#### ACTION ITEM
Would you output the entries below only from the line containing "green hourglass [366,187,473,360] -> none" through the line containing "none -> pink cup [87,258,198,355]", exactly as they stand and with both ends included?

#### SOURCE RECORDS
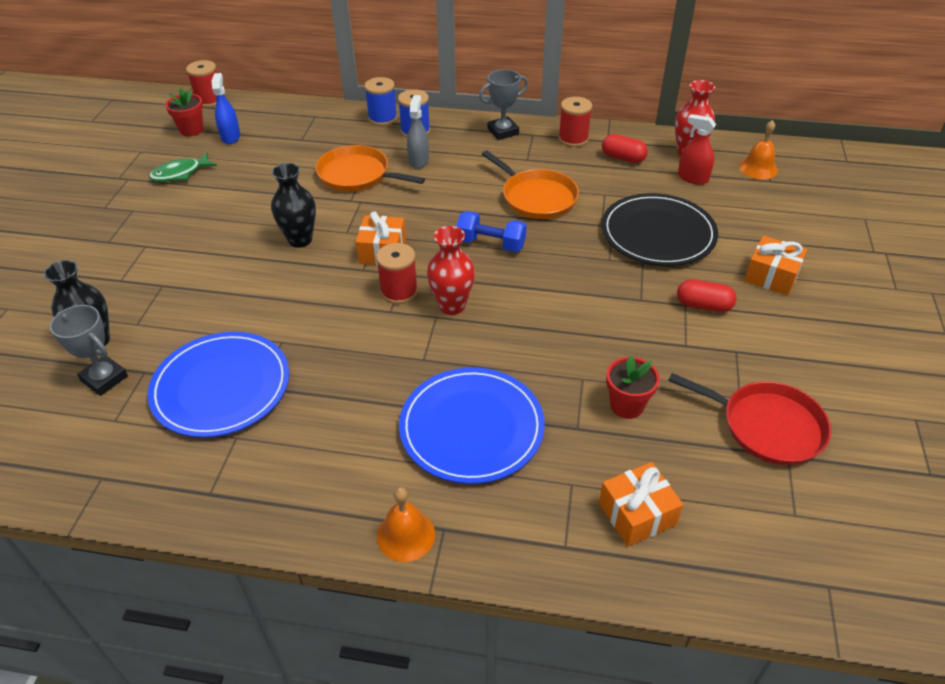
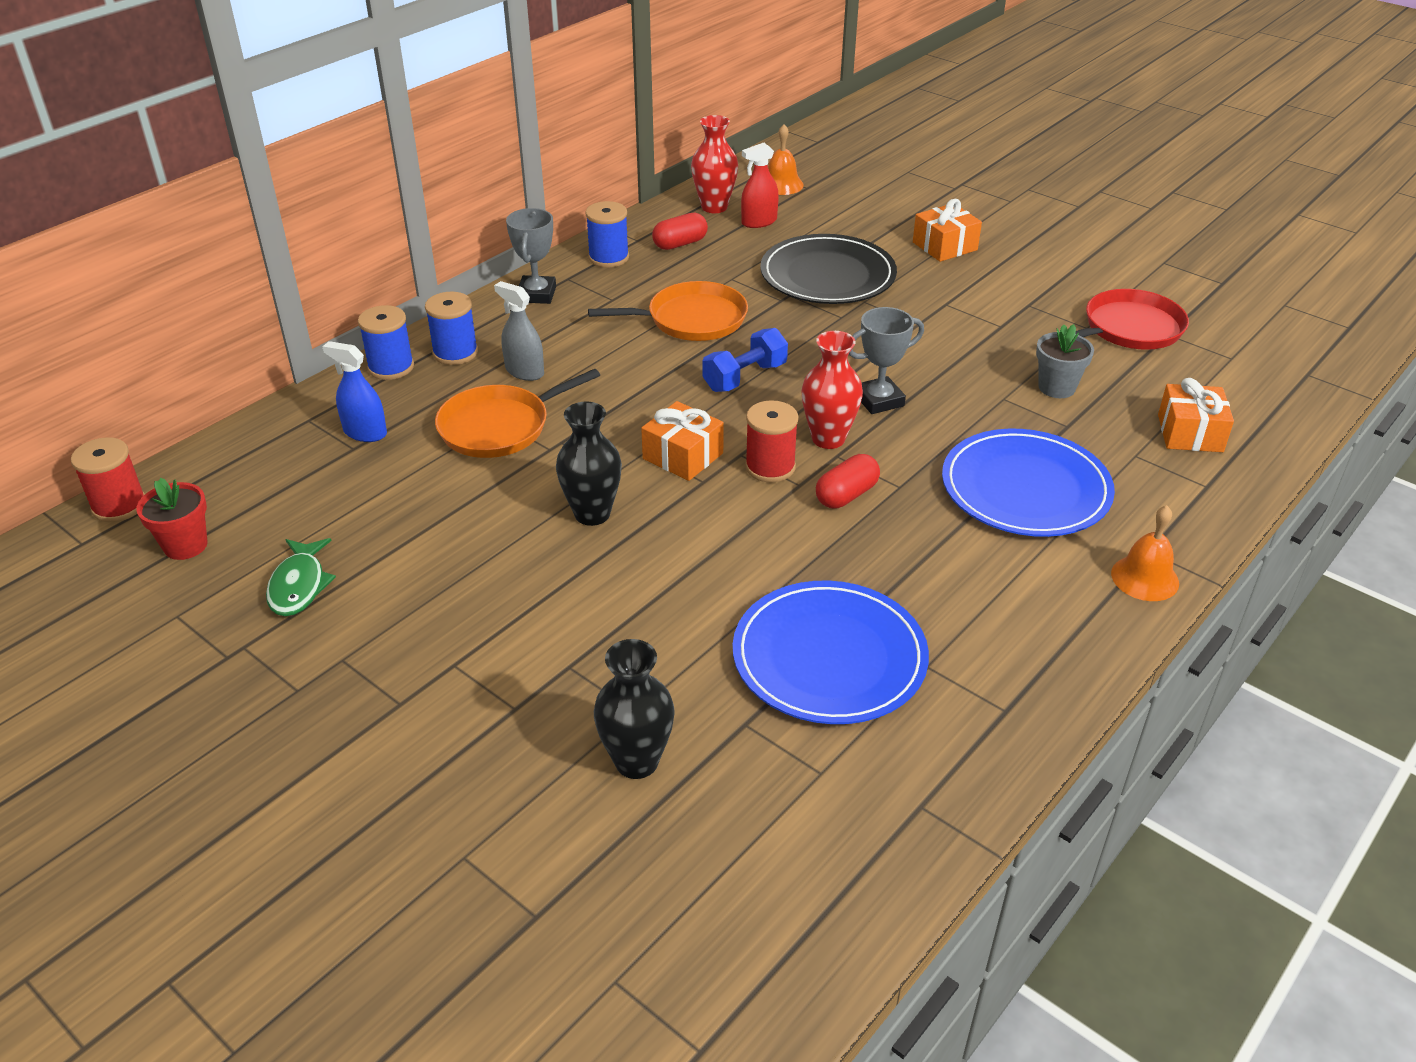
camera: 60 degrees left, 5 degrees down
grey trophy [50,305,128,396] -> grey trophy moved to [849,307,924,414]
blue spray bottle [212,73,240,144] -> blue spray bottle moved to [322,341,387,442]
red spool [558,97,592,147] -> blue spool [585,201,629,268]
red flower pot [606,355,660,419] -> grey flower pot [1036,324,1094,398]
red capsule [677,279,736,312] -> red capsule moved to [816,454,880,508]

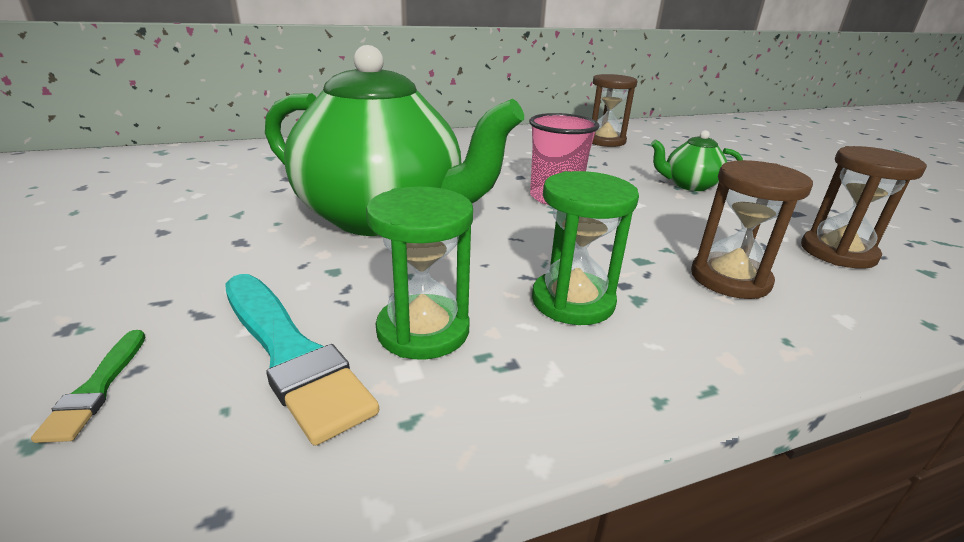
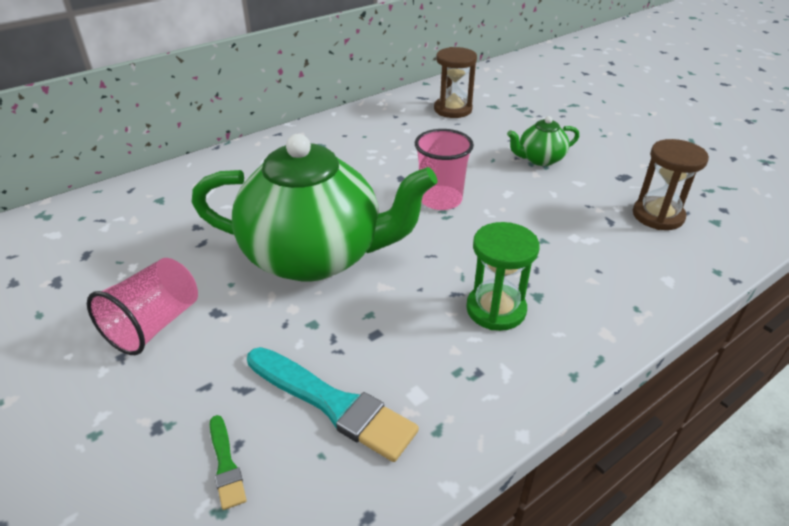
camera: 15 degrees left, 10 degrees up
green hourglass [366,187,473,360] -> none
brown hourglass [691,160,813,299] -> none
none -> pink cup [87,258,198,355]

--

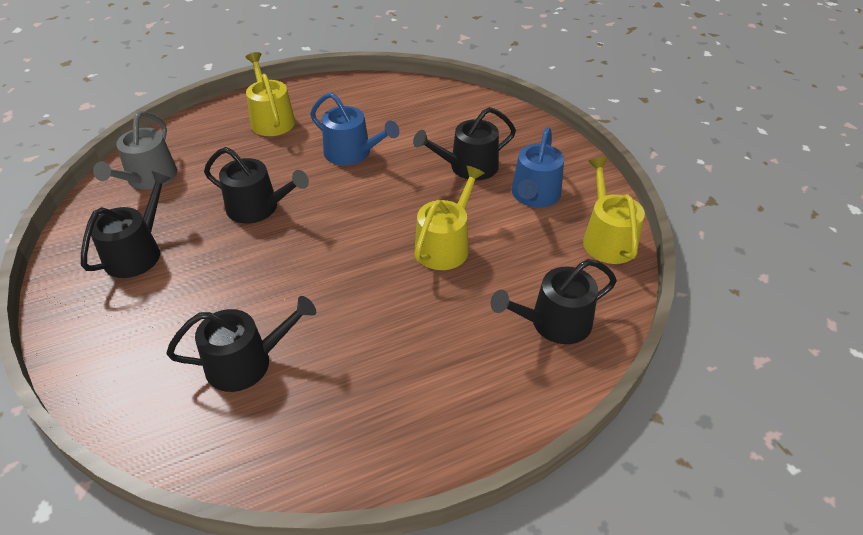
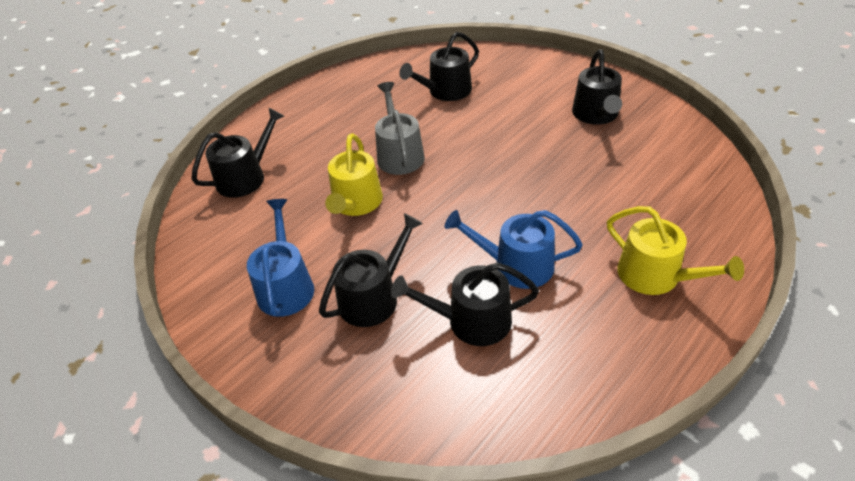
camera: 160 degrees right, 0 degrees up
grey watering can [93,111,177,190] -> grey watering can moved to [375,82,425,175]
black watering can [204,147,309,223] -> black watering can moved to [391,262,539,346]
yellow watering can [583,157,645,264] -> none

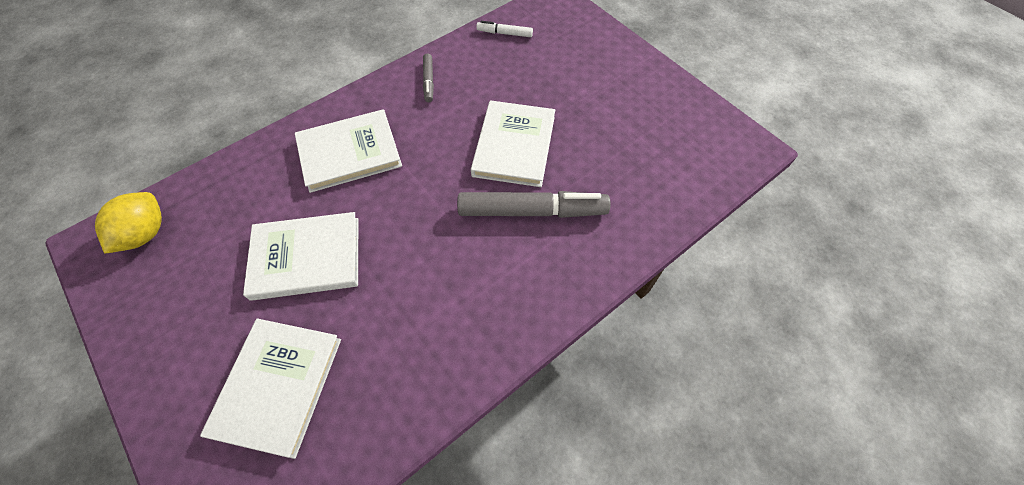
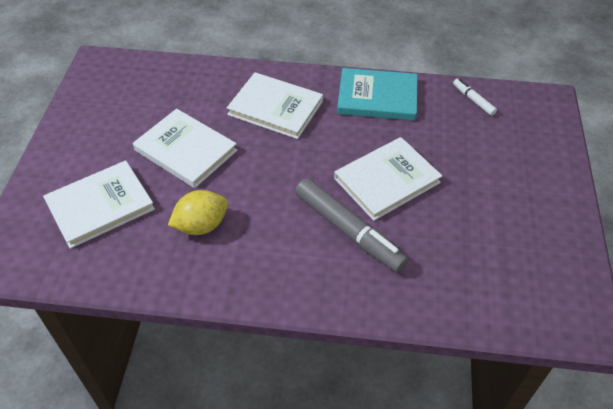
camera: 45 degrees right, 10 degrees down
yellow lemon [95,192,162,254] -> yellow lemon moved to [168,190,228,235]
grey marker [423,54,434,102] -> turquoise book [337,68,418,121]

---

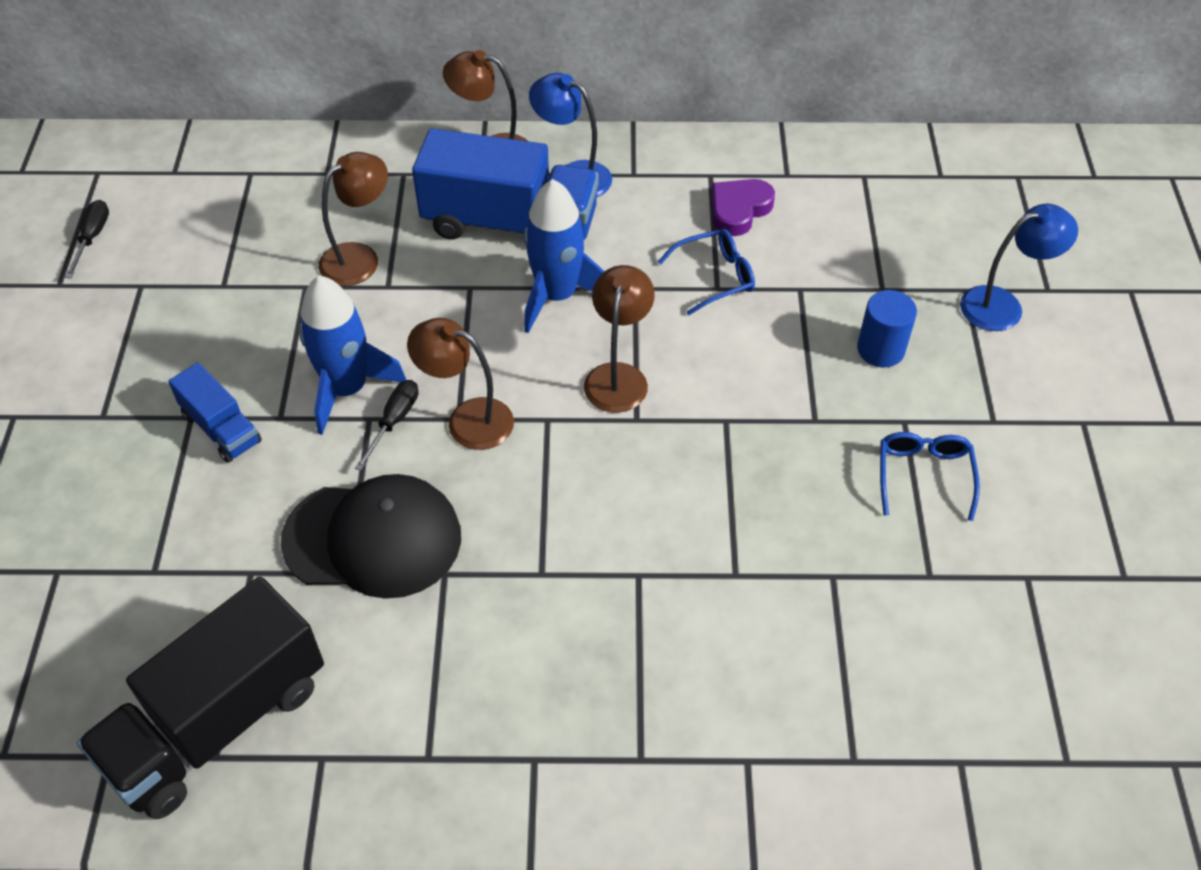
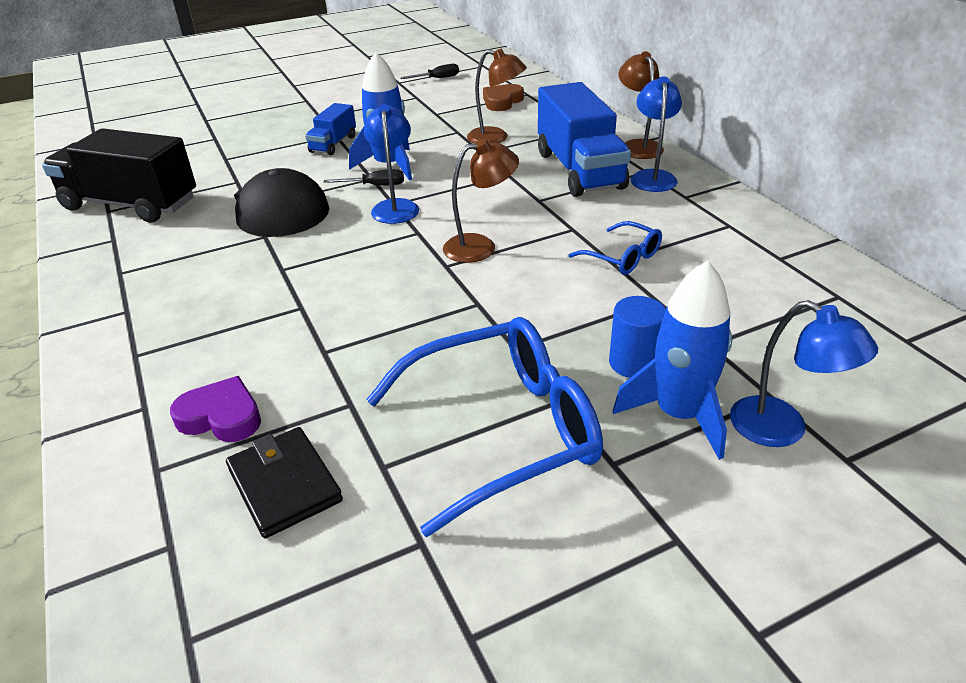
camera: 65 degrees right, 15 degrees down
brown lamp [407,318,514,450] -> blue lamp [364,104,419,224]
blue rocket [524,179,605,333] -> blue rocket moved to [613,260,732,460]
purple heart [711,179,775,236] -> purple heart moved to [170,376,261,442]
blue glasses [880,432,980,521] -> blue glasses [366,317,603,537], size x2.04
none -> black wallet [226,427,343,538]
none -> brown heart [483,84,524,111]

#### EXERCISE OUTPUT
green hourglass [366,187,473,360] -> none
brown hourglass [691,160,813,299] -> none
none -> pink cup [87,258,198,355]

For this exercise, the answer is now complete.